--- DATA RECORDS Enclosed Below ---
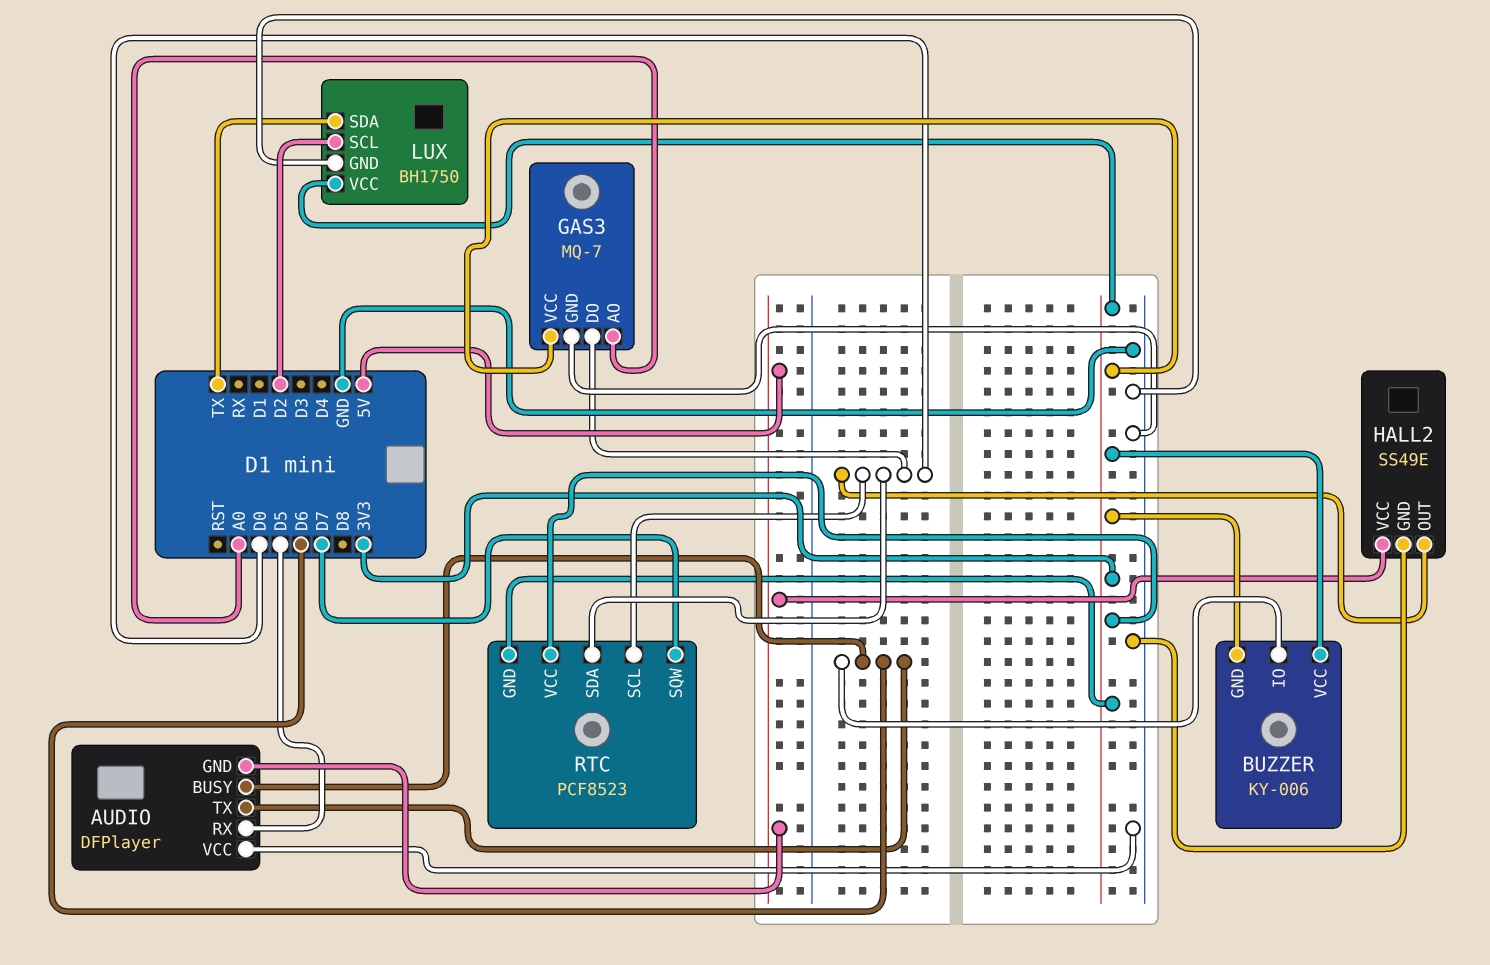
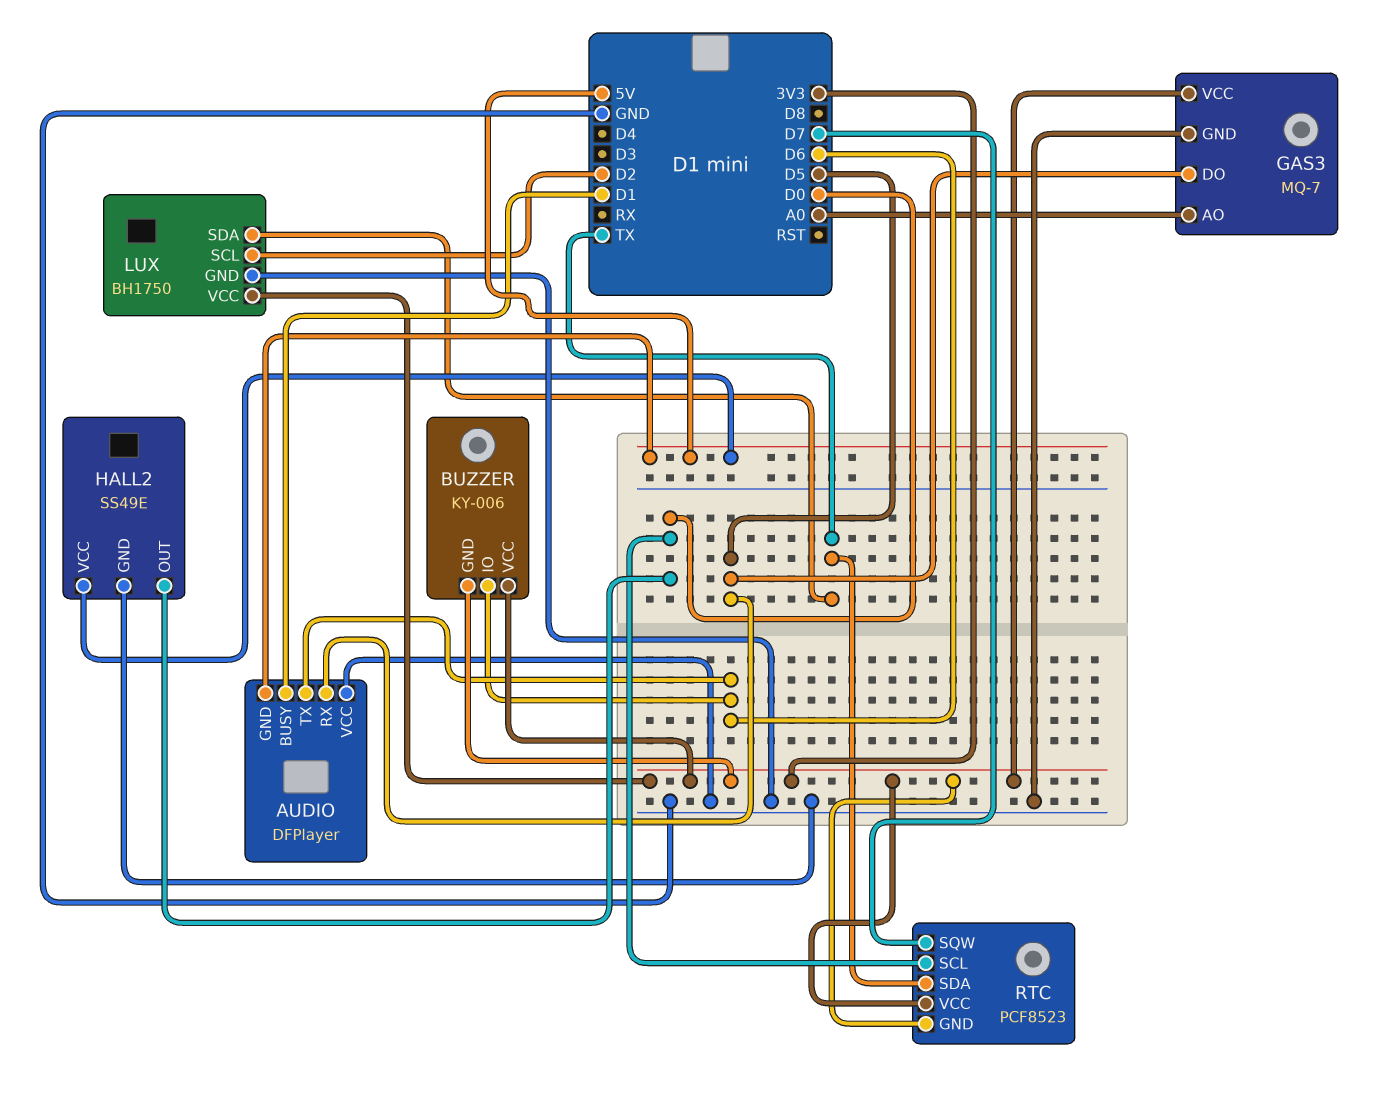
AUDIO pin BUSY: D6 -> D1
GAS3 pin DO: D0 -> D5
RTC pin SDA: D0 -> TX

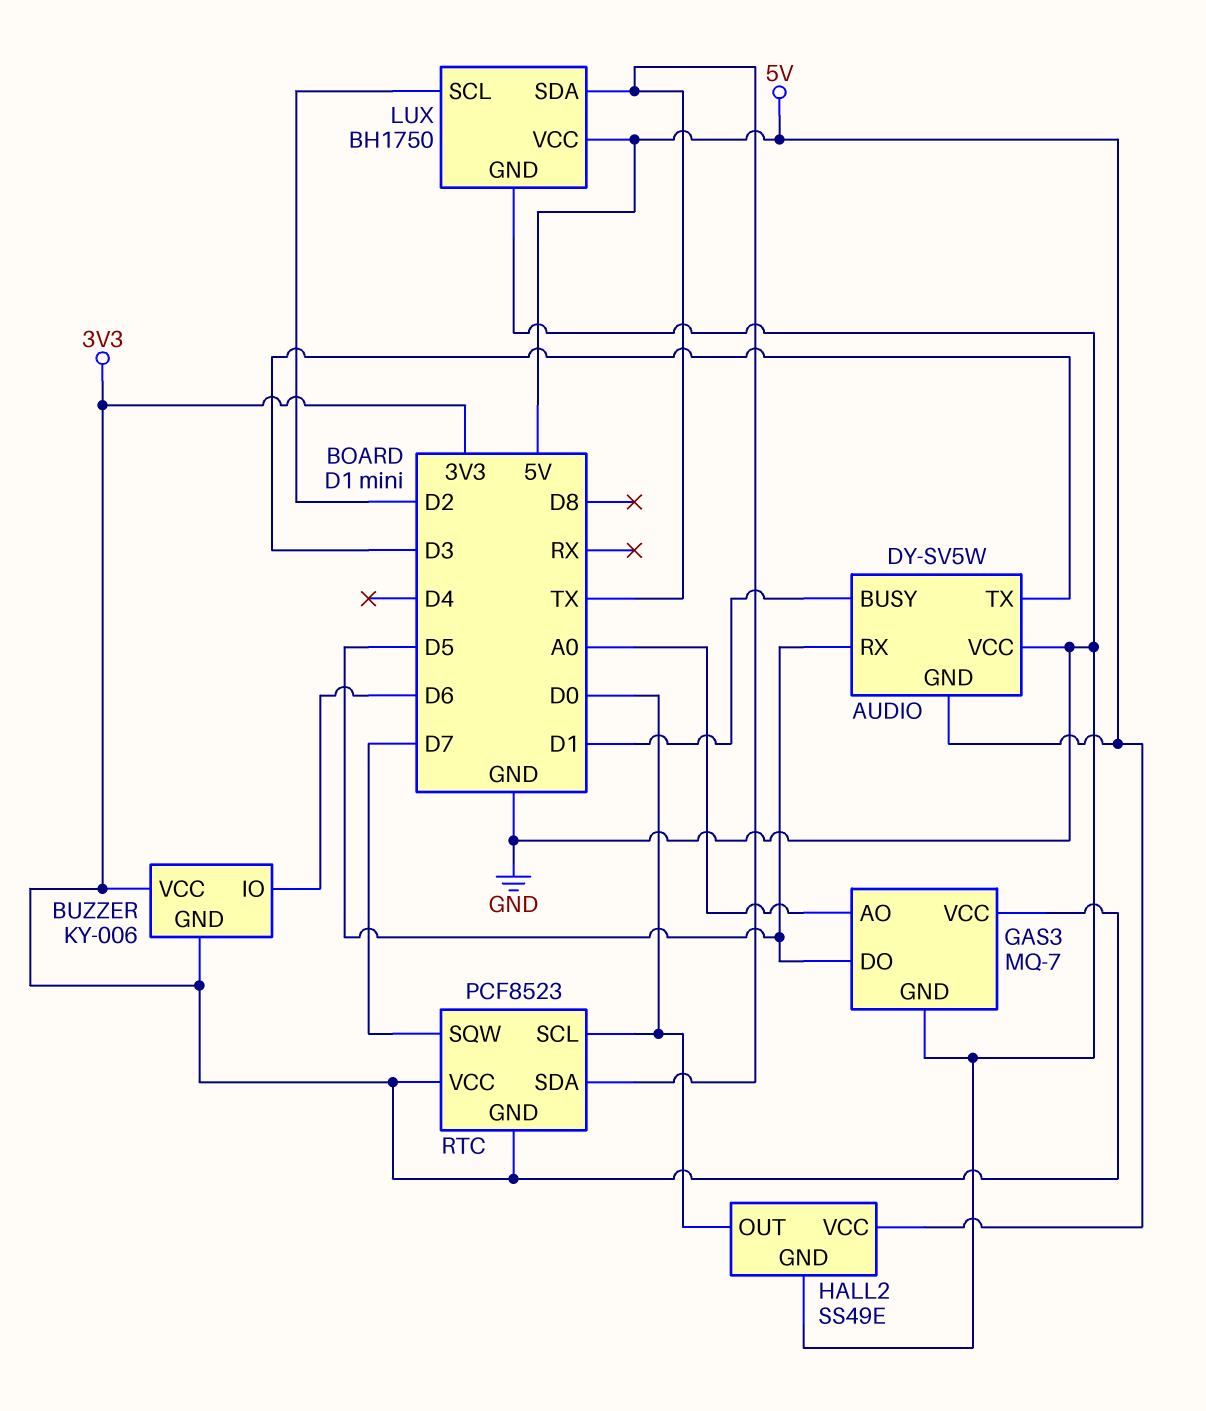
AUDIO: DFPlayer -> DY-SV5W
AUDIO pin TX: D6 -> D3
LUX pin VCC: 3V3 -> 5V

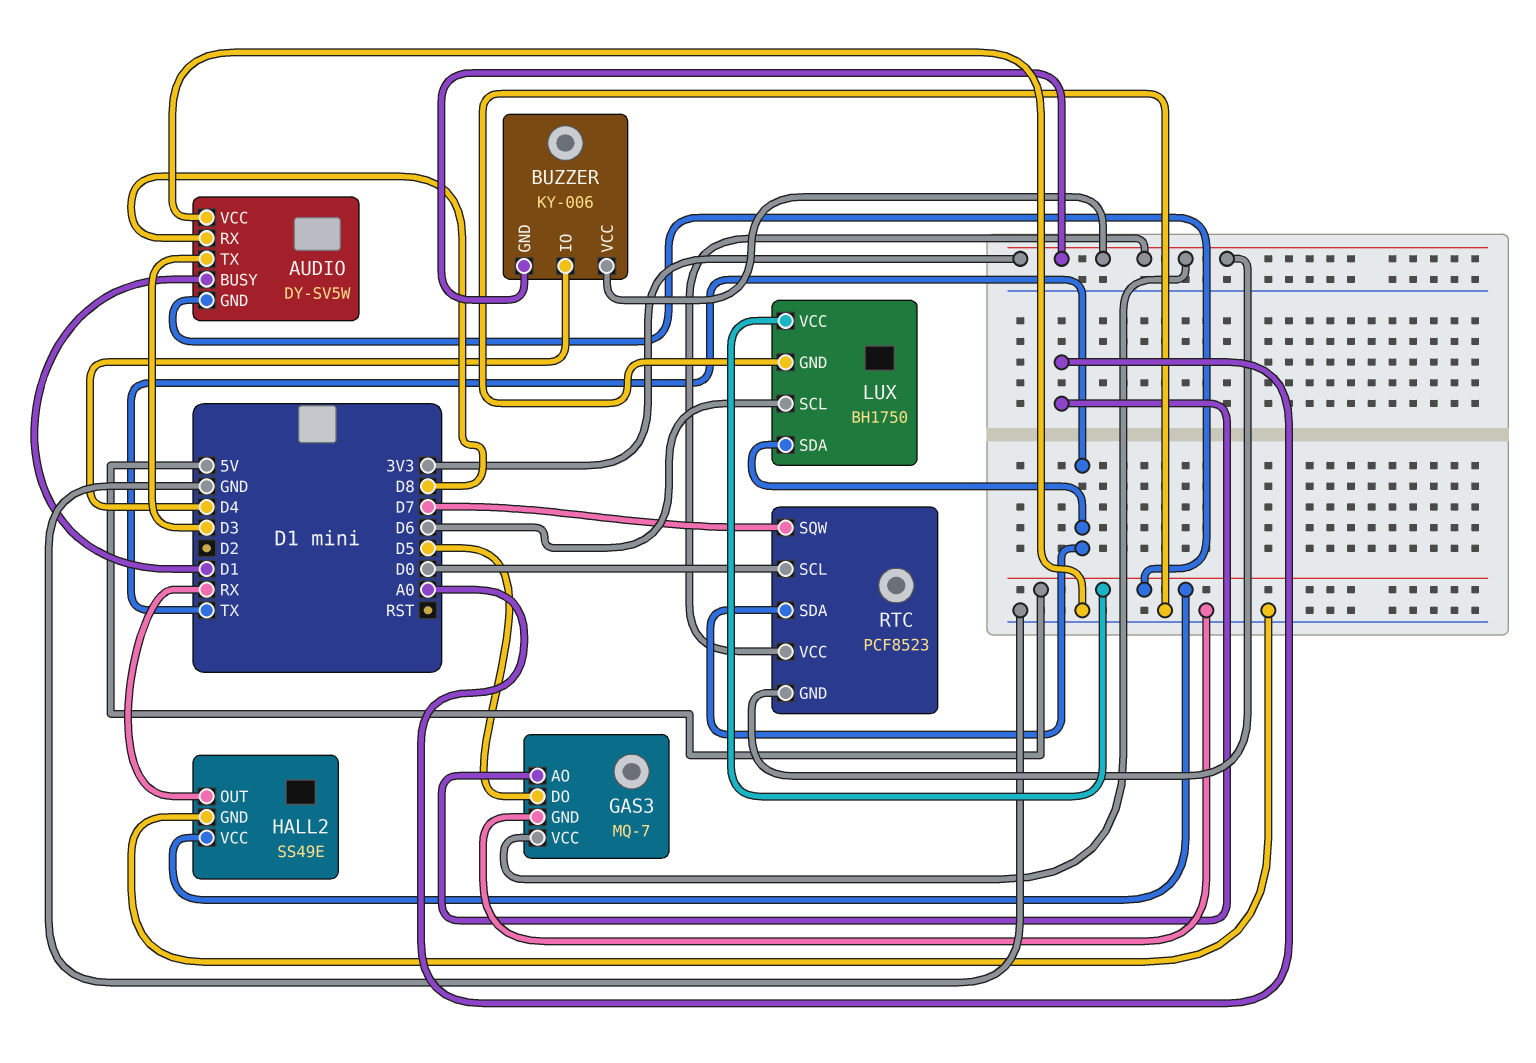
AUDIO pin RX: D5 -> D8
BUZZER pin IO: D6 -> D4
HALL2 pin OUT: D0 -> RX
LUX pin SCL: D2 -> D6

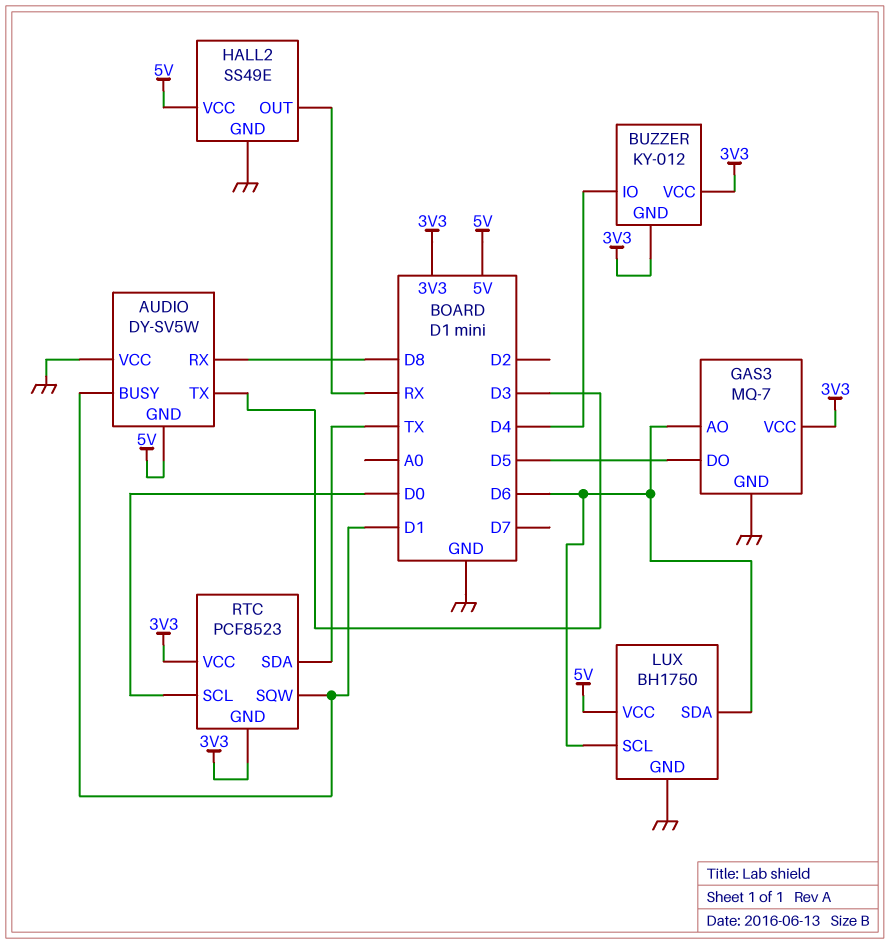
BUZZER: KY-006 -> KY-012
GAS3 pin AO: A0 -> D6
LUX pin SDA: TX -> D6
RTC pin SQW: D7 -> D1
--- End of Enclosed DATA RECORDS ---
TASK REQUIREMENTS >> In the entries above, find the lines containing the word "BUZZER" and say how many there are, with no other words.

FINISHED TASK >> 2